**WHAT YOU HAVE TO DO**
Copy each of the following rows word for word.

**DATA ENTRIES**
——

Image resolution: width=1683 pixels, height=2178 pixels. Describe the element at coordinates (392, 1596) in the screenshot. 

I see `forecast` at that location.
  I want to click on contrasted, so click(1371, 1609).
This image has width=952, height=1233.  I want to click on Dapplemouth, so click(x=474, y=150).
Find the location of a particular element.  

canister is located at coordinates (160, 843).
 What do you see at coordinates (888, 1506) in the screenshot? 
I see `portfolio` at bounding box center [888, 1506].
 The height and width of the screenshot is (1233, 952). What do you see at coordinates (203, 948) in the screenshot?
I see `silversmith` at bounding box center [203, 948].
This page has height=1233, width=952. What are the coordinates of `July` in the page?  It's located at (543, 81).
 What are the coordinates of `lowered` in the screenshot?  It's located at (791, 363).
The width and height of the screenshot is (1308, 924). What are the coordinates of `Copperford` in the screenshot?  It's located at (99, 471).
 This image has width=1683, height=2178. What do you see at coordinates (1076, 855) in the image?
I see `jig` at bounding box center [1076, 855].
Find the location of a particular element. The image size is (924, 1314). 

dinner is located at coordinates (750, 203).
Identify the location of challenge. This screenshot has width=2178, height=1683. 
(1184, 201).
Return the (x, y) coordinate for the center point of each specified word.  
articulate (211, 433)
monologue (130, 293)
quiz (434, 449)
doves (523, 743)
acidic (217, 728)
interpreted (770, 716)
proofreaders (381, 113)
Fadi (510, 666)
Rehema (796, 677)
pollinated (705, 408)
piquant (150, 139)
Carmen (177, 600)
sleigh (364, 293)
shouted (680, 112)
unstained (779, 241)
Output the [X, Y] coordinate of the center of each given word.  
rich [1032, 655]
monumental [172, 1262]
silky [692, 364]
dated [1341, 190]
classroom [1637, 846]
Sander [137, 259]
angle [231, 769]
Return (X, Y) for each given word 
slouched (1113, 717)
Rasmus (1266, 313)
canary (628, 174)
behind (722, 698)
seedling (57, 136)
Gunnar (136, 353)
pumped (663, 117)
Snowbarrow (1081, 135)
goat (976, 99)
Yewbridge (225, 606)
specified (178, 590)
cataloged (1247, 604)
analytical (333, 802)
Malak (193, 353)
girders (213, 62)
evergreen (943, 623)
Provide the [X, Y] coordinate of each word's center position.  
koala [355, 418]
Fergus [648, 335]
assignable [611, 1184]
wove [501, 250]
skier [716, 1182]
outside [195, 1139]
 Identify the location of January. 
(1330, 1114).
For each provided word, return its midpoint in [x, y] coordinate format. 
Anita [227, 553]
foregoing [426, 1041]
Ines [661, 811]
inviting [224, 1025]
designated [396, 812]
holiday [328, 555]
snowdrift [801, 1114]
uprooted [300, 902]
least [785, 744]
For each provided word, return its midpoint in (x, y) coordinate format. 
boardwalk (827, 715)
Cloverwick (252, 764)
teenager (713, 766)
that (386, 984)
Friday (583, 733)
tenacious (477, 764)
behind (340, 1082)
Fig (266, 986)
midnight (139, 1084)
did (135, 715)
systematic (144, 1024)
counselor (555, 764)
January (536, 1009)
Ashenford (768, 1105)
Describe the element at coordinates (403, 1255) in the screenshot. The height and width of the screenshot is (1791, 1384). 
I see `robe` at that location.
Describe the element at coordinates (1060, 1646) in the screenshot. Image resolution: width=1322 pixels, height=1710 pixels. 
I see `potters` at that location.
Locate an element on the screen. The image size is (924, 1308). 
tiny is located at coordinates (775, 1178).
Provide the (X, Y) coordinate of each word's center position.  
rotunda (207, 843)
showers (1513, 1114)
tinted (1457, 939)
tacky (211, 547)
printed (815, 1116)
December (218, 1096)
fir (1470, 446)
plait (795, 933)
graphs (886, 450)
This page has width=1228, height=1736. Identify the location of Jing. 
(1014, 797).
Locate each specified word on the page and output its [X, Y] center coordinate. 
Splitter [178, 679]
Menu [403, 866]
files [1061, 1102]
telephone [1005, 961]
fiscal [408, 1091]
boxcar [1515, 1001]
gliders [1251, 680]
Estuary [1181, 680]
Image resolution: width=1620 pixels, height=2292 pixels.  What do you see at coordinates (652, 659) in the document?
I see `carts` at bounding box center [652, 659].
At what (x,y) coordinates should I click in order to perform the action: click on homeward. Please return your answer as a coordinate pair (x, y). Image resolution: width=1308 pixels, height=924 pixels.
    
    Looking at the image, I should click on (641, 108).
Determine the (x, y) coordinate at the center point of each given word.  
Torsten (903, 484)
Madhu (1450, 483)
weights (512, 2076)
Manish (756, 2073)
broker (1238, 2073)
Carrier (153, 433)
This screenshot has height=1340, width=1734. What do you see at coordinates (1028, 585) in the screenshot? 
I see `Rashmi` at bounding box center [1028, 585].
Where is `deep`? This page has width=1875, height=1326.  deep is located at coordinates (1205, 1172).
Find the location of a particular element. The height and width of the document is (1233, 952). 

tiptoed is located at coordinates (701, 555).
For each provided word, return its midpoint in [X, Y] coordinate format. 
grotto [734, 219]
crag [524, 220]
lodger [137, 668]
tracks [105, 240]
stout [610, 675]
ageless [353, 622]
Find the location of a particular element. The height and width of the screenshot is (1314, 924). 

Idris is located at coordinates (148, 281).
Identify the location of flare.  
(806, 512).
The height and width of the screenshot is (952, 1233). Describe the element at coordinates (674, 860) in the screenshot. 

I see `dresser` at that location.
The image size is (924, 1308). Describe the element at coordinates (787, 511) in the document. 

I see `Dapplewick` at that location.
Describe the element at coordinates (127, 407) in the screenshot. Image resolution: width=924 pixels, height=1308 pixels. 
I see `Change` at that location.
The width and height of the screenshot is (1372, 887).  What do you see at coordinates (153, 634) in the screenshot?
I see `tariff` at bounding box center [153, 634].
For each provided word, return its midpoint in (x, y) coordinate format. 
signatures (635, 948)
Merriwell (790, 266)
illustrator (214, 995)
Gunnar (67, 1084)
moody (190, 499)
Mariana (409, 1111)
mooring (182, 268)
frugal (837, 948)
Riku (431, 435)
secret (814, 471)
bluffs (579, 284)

——

**COMPLETE ANSWER**
Image resolution: width=1683 pixels, height=2178 pixels. Describe the element at coordinates (392, 1596) in the screenshot. 

I see `forecast` at that location.
  I want to click on contrasted, so click(1371, 1609).
This image has width=952, height=1233.  I want to click on Dapplemouth, so click(x=474, y=150).
Find the location of a particular element.  

canister is located at coordinates (160, 843).
 What do you see at coordinates (888, 1506) in the screenshot? 
I see `portfolio` at bounding box center [888, 1506].
 The height and width of the screenshot is (1233, 952). What do you see at coordinates (203, 948) in the screenshot?
I see `silversmith` at bounding box center [203, 948].
This page has height=1233, width=952. What are the coordinates of `July` in the page?  It's located at (543, 81).
 What are the coordinates of `lowered` in the screenshot?  It's located at (791, 363).
The width and height of the screenshot is (1308, 924). What are the coordinates of `Copperford` in the screenshot?  It's located at (99, 471).
 This image has width=1683, height=2178. What do you see at coordinates (1076, 855) in the image?
I see `jig` at bounding box center [1076, 855].
Find the location of a particular element. The image size is (924, 1314). 

dinner is located at coordinates (750, 203).
Identify the location of challenge. This screenshot has width=2178, height=1683. 
(1184, 201).
Return the (x, y) coordinate for the center point of each specified word.  
articulate (211, 433)
monologue (130, 293)
quiz (434, 449)
doves (523, 743)
acidic (217, 728)
interpreted (770, 716)
proofreaders (381, 113)
Fadi (510, 666)
Rehema (796, 677)
pollinated (705, 408)
piquant (150, 139)
Carmen (177, 600)
sleigh (364, 293)
shouted (680, 112)
unstained (779, 241)
Output the [X, Y] coordinate of the center of each given word.  
rich [1032, 655]
monumental [172, 1262]
silky [692, 364]
dated [1341, 190]
classroom [1637, 846]
Sander [137, 259]
angle [231, 769]
Return (X, Y) for each given word 
slouched (1113, 717)
Rasmus (1266, 313)
canary (628, 174)
behind (722, 698)
seedling (57, 136)
Gunnar (136, 353)
pumped (663, 117)
Snowbarrow (1081, 135)
goat (976, 99)
Yewbridge (225, 606)
specified (178, 590)
cataloged (1247, 604)
analytical (333, 802)
Malak (193, 353)
girders (213, 62)
evergreen (943, 623)
Provide the [X, Y] coordinate of each word's center position.  
koala [355, 418]
Fergus [648, 335]
assignable [611, 1184]
wove [501, 250]
skier [716, 1182]
outside [195, 1139]
 Identify the location of January. 
(1330, 1114).
For each provided word, return its midpoint in [x, y] coordinate format. 
Anita [227, 553]
foregoing [426, 1041]
Ines [661, 811]
inviting [224, 1025]
designated [396, 812]
holiday [328, 555]
snowdrift [801, 1114]
uprooted [300, 902]
least [785, 744]
For each provided word, return its midpoint in (x, y) coordinate format. 
boardwalk (827, 715)
Cloverwick (252, 764)
teenager (713, 766)
that (386, 984)
Friday (583, 733)
tenacious (477, 764)
behind (340, 1082)
Fig (266, 986)
midnight (139, 1084)
did (135, 715)
systematic (144, 1024)
counselor (555, 764)
January (536, 1009)
Ashenford (768, 1105)
Describe the element at coordinates (403, 1255) in the screenshot. The height and width of the screenshot is (1791, 1384). 
I see `robe` at that location.
Describe the element at coordinates (1060, 1646) in the screenshot. Image resolution: width=1322 pixels, height=1710 pixels. 
I see `potters` at that location.
Locate an element on the screen. The image size is (924, 1308). 
tiny is located at coordinates (775, 1178).
Provide the (X, Y) coordinate of each word's center position.  
rotunda (207, 843)
showers (1513, 1114)
tinted (1457, 939)
tacky (211, 547)
printed (815, 1116)
December (218, 1096)
fir (1470, 446)
plait (795, 933)
graphs (886, 450)
This page has width=1228, height=1736. Identify the location of Jing. 
(1014, 797).
Locate each specified word on the page and output its [X, Y] center coordinate. 
Splitter [178, 679]
Menu [403, 866]
files [1061, 1102]
telephone [1005, 961]
fiscal [408, 1091]
boxcar [1515, 1001]
gliders [1251, 680]
Estuary [1181, 680]
Image resolution: width=1620 pixels, height=2292 pixels.  What do you see at coordinates (652, 659) in the document?
I see `carts` at bounding box center [652, 659].
At what (x,y) coordinates should I click in order to perform the action: click on homeward. Please return your answer as a coordinate pair (x, y). Image resolution: width=1308 pixels, height=924 pixels.
    
    Looking at the image, I should click on (641, 108).
Determine the (x, y) coordinate at the center point of each given word.  
Torsten (903, 484)
Madhu (1450, 483)
weights (512, 2076)
Manish (756, 2073)
broker (1238, 2073)
Carrier (153, 433)
This screenshot has height=1340, width=1734. What do you see at coordinates (1028, 585) in the screenshot? 
I see `Rashmi` at bounding box center [1028, 585].
Where is `deep`? This page has width=1875, height=1326.  deep is located at coordinates (1205, 1172).
Find the location of a particular element. The height and width of the document is (1233, 952). 

tiptoed is located at coordinates (701, 555).
For each provided word, return its midpoint in [X, Y] coordinate format. 
grotto [734, 219]
crag [524, 220]
lodger [137, 668]
tracks [105, 240]
stout [610, 675]
ageless [353, 622]
Find the location of a particular element. The height and width of the screenshot is (1314, 924). 

Idris is located at coordinates (148, 281).
Identify the location of flare.  
(806, 512).
The height and width of the screenshot is (952, 1233). Describe the element at coordinates (674, 860) in the screenshot. 

I see `dresser` at that location.
The image size is (924, 1308). Describe the element at coordinates (787, 511) in the document. 

I see `Dapplewick` at that location.
Describe the element at coordinates (127, 407) in the screenshot. Image resolution: width=924 pixels, height=1308 pixels. 
I see `Change` at that location.
The width and height of the screenshot is (1372, 887).  What do you see at coordinates (153, 634) in the screenshot?
I see `tariff` at bounding box center [153, 634].
For each provided word, return its midpoint in (x, y) coordinate format. 
signatures (635, 948)
Merriwell (790, 266)
illustrator (214, 995)
Gunnar (67, 1084)
moody (190, 499)
Mariana (409, 1111)
mooring (182, 268)
frugal (837, 948)
Riku (431, 435)
secret (814, 471)
bluffs (579, 284)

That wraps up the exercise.